WHAT TO WORK ON ▸ The line containing "none -> yellow brick C6:D9 level 1" marks the start. Return it and every later line of the listing below exactly, ending with the last one.

===== MATERIAL FOR THE TASK

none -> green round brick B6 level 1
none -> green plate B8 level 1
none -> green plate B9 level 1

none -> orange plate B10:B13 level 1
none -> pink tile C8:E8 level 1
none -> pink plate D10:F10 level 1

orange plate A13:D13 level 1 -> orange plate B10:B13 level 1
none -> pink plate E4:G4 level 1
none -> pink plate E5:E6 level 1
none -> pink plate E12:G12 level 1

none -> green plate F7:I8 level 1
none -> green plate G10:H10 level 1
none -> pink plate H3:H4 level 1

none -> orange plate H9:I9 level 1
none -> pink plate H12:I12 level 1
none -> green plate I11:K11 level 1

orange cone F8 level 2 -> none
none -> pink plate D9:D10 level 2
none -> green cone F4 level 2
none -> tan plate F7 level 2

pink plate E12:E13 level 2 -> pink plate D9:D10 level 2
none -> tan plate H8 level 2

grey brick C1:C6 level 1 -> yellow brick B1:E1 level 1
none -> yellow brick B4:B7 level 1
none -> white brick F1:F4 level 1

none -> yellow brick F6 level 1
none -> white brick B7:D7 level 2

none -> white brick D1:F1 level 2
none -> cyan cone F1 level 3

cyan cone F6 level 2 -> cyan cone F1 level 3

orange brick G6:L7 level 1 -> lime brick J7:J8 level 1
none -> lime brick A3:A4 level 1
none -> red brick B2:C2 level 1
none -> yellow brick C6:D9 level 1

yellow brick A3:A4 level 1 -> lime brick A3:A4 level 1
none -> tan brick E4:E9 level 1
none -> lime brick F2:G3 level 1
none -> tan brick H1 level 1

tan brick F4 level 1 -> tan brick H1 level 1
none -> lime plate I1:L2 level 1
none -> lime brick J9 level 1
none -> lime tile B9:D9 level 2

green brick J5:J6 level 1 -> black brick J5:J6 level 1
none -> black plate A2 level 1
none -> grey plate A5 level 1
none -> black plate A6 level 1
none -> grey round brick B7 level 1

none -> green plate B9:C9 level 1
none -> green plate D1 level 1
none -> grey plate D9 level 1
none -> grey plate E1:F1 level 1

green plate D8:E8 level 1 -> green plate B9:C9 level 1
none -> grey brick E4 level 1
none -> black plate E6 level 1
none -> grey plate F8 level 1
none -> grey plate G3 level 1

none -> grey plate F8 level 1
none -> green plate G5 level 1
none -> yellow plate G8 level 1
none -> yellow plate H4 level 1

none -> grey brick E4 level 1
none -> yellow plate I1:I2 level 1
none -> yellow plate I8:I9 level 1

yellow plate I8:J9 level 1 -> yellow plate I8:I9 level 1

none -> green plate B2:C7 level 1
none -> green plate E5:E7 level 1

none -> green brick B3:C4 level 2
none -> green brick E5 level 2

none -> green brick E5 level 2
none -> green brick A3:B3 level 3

==========

EXERCISE RESULT ▸
none -> yellow brick C6:D9 level 1

yellow brick A3:A4 level 1 -> lime brick A3:A4 level 1
none -> tan brick E4:E9 level 1
none -> lime brick F2:G3 level 1
none -> tan brick H1 level 1

tan brick F4 level 1 -> tan brick H1 level 1
none -> lime plate I1:L2 level 1
none -> lime brick J9 level 1
none -> lime tile B9:D9 level 2

green brick J5:J6 level 1 -> black brick J5:J6 level 1
none -> black plate A2 level 1
none -> grey plate A5 level 1
none -> black plate A6 level 1
none -> grey round brick B7 level 1

none -> green plate B9:C9 level 1
none -> green plate D1 level 1
none -> grey plate D9 level 1
none -> grey plate E1:F1 level 1

green plate D8:E8 level 1 -> green plate B9:C9 level 1
none -> grey brick E4 level 1
none -> black plate E6 level 1
none -> grey plate F8 level 1
none -> grey plate G3 level 1

none -> grey plate F8 level 1
none -> green plate G5 level 1
none -> yellow plate G8 level 1
none -> yellow plate H4 level 1

none -> grey brick E4 level 1
none -> yellow plate I1:I2 level 1
none -> yellow plate I8:I9 level 1

yellow plate I8:J9 level 1 -> yellow plate I8:I9 level 1

none -> green plate B2:C7 level 1
none -> green plate E5:E7 level 1

none -> green brick B3:C4 level 2
none -> green brick E5 level 2

none -> green brick E5 level 2
none -> green brick A3:B3 level 3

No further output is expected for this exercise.